Transcribe exactly the lines that fall between the one holding "blue cactus [230,62,285,119]" and the one holding "none -> pink fish [589,281,638,361]", inclusive, from the entries below.
(Raw data)
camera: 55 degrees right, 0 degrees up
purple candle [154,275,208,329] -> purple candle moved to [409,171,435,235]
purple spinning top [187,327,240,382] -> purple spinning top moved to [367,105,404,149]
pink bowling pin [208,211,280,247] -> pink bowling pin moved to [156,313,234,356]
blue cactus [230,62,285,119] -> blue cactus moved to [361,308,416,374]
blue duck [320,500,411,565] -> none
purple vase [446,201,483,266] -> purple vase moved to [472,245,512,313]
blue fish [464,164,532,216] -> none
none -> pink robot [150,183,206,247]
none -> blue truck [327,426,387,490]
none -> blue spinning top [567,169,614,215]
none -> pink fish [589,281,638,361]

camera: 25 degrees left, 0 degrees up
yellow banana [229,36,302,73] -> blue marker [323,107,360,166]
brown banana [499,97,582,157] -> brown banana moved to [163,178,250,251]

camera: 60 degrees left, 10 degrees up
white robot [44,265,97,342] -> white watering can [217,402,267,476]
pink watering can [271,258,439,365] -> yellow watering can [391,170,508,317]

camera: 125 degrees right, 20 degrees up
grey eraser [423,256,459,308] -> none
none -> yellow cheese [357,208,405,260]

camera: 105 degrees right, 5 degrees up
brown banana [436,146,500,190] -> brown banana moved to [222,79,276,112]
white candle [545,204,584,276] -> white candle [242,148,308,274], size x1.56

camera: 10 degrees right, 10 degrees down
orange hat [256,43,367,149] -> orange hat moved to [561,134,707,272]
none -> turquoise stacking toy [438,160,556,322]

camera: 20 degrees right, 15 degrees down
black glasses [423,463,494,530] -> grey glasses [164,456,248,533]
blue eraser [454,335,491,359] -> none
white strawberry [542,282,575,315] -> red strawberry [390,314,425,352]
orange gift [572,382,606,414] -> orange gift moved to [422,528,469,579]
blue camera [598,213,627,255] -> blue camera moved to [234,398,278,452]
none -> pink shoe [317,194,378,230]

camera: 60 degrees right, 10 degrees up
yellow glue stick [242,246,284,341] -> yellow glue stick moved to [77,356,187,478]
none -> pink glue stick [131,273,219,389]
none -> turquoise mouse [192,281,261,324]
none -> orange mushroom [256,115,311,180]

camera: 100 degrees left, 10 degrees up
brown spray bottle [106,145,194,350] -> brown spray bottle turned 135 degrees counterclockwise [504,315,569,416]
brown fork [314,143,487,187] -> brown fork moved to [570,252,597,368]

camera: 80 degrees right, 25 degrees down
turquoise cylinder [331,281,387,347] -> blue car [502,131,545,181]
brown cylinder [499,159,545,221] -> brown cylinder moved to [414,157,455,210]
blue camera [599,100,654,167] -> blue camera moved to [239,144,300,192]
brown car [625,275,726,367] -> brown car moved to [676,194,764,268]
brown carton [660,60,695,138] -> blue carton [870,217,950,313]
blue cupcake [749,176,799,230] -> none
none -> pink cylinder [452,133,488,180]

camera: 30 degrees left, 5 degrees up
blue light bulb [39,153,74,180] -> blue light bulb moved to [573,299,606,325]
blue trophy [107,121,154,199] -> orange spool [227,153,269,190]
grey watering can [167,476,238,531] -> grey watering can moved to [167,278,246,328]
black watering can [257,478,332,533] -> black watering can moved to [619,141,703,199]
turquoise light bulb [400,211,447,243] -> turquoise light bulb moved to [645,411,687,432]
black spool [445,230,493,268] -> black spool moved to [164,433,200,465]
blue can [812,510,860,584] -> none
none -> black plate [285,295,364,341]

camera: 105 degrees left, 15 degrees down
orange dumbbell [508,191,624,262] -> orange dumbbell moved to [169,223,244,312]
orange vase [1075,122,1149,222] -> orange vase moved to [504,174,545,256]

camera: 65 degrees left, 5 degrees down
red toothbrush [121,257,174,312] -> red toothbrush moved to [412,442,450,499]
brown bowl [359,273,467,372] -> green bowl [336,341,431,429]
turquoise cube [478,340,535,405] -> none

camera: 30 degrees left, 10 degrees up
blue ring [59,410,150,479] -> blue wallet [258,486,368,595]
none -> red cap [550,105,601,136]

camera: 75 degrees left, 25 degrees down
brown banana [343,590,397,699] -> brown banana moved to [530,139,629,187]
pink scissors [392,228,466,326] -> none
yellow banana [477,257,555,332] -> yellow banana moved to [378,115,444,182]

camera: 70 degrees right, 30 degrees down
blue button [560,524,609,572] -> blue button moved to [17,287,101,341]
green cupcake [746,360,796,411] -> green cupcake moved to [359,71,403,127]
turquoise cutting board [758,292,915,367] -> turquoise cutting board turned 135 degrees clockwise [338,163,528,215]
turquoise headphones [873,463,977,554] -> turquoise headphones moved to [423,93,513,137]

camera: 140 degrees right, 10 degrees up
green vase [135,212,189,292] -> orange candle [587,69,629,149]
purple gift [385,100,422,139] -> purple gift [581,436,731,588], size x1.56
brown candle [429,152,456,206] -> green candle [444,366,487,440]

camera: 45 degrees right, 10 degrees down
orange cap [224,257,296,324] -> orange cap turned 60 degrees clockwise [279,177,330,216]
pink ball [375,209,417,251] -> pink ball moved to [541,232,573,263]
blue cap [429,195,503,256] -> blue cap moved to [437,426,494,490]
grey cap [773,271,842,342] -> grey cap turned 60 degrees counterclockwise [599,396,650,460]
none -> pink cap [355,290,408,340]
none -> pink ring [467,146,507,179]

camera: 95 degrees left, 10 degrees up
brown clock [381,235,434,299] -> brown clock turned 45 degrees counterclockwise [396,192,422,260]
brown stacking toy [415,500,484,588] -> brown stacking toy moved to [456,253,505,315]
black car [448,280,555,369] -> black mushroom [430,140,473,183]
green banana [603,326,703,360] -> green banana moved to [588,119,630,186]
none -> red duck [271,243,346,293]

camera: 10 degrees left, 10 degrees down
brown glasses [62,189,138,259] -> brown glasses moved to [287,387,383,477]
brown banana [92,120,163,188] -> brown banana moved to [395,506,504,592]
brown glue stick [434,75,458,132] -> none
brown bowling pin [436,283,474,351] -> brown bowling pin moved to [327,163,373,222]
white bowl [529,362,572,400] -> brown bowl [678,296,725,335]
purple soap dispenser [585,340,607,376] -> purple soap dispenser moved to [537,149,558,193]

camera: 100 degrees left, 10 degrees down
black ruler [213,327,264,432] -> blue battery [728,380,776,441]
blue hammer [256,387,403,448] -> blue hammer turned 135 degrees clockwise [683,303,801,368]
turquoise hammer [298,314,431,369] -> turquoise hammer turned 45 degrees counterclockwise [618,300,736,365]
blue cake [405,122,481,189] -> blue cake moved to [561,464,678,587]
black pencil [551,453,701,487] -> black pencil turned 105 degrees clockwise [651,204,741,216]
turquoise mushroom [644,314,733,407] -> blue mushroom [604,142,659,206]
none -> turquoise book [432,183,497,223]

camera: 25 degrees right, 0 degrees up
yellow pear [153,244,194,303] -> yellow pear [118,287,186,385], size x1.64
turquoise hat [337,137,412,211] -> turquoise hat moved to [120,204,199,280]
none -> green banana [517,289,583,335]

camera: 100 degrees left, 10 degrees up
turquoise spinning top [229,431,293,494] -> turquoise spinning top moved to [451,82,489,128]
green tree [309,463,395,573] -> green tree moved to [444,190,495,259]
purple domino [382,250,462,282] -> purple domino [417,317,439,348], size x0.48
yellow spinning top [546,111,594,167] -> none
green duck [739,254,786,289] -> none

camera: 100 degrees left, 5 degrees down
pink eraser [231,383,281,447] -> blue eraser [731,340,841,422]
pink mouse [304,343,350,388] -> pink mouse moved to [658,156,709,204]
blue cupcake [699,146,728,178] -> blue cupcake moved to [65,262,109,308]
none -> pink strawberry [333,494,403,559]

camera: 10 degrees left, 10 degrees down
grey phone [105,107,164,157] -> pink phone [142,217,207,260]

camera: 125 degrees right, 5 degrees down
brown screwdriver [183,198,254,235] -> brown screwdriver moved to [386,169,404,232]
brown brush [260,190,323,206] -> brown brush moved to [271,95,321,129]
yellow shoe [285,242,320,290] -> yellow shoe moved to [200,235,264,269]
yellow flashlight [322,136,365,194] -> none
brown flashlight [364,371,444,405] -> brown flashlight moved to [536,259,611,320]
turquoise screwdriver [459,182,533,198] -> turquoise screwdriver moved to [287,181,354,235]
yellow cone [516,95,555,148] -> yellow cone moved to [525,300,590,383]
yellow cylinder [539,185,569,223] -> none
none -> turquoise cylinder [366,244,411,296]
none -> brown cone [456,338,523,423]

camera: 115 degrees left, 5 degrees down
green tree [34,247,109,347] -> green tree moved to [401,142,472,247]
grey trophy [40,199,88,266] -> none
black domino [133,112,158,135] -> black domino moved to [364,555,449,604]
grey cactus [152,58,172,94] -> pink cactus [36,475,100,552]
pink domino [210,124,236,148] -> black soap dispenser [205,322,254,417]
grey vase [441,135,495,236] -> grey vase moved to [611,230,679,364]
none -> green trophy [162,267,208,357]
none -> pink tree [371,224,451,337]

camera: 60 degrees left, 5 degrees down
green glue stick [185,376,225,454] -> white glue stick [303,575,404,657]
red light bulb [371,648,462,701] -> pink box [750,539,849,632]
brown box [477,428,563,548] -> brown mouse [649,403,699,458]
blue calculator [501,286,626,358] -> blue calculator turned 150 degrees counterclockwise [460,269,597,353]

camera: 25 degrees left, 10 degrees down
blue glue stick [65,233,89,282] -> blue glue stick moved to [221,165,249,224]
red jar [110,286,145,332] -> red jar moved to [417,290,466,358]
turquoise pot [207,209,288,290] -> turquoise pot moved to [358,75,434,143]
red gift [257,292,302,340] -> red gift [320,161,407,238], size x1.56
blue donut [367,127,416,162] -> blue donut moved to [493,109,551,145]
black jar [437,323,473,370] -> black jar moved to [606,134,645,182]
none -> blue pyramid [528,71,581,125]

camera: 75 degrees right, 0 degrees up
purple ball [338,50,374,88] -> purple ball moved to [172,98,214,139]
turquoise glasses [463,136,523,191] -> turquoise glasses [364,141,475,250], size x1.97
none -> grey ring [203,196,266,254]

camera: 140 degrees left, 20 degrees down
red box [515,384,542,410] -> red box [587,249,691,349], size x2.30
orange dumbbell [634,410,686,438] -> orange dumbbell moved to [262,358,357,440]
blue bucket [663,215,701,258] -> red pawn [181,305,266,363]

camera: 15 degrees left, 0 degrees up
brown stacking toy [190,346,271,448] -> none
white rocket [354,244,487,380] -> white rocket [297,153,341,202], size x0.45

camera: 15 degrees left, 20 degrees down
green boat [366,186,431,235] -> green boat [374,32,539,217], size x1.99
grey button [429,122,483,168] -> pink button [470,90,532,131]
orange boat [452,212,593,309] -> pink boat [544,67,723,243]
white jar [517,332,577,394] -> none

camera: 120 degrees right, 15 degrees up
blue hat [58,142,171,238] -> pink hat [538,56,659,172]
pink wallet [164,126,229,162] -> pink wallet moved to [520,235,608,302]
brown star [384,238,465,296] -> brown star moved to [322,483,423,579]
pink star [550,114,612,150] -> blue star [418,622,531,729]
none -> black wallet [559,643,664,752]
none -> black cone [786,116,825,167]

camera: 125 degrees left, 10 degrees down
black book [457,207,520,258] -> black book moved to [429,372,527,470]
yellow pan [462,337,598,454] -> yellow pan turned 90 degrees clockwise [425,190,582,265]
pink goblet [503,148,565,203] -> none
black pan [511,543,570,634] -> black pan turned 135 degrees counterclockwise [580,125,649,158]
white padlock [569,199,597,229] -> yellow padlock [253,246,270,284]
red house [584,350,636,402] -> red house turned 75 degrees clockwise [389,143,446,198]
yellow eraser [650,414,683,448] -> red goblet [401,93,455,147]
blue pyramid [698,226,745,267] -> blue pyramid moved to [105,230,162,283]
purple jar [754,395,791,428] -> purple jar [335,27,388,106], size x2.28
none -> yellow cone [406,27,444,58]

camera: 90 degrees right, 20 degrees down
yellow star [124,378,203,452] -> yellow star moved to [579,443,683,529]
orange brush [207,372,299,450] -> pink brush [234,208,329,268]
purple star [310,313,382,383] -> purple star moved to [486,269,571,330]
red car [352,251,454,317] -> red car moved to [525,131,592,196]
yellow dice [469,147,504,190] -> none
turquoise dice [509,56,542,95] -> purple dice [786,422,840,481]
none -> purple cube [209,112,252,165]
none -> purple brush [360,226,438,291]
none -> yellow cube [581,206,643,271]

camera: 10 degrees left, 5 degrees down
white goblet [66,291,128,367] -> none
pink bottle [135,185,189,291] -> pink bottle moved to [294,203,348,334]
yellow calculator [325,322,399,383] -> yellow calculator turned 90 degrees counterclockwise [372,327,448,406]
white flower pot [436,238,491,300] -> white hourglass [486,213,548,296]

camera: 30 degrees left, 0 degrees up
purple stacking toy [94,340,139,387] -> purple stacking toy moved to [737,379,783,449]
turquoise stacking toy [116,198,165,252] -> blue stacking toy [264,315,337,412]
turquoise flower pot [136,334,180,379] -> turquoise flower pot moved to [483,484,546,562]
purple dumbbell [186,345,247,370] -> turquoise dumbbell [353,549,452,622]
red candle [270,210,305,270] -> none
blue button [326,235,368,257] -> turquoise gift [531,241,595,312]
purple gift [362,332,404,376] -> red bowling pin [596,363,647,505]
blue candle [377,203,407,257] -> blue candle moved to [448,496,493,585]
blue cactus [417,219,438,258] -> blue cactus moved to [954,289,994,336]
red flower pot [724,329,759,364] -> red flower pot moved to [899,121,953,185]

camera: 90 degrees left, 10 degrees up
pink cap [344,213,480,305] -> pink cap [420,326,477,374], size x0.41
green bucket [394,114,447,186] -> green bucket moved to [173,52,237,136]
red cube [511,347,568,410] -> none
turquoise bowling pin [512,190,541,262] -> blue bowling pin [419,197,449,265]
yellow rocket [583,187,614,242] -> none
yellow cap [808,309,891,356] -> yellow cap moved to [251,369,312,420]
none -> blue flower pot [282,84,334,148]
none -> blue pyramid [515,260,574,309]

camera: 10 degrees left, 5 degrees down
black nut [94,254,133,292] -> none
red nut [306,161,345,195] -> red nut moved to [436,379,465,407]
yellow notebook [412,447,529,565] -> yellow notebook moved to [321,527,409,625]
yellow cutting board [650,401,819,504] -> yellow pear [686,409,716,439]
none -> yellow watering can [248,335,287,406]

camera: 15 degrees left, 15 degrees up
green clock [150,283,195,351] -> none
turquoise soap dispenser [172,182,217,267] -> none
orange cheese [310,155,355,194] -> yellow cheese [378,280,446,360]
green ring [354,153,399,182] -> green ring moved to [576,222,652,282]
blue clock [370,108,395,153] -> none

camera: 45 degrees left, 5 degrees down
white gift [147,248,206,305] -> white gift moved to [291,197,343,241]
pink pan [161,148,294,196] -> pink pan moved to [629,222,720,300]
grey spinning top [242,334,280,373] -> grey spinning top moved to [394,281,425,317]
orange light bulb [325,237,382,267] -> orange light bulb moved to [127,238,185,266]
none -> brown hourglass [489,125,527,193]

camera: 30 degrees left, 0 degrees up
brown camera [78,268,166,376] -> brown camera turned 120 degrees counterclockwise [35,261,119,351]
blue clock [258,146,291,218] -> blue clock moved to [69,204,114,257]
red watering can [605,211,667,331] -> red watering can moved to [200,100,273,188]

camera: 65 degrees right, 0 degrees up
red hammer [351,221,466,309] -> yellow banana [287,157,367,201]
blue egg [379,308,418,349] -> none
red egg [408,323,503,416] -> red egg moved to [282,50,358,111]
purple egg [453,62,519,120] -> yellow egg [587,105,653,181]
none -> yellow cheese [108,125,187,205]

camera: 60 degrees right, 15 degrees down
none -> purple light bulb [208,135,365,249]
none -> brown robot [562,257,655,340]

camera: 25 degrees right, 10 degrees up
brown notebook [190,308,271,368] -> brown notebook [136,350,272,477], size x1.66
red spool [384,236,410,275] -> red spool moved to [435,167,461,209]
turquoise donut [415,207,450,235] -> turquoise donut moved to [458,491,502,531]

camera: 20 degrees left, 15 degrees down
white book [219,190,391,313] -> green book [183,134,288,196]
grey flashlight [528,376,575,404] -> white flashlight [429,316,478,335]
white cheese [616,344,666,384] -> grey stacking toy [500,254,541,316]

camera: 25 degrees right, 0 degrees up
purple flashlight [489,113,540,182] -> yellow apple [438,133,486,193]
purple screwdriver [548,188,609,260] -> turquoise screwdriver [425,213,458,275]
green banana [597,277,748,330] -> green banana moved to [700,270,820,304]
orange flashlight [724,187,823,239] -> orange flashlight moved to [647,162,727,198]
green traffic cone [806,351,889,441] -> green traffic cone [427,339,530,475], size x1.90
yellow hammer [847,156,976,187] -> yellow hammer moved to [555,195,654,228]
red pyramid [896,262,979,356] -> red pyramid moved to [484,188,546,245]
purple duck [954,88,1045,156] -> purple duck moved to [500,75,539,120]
(End Raw data)
_Exercise response_
blue cactus [230,62,285,119] -> blue cactus moved to [361,308,416,374]
blue duck [320,500,411,565] -> none
purple vase [446,201,483,266] -> purple vase moved to [472,245,512,313]
blue fish [464,164,532,216] -> none
none -> pink robot [150,183,206,247]
none -> blue truck [327,426,387,490]
none -> blue spinning top [567,169,614,215]
none -> pink fish [589,281,638,361]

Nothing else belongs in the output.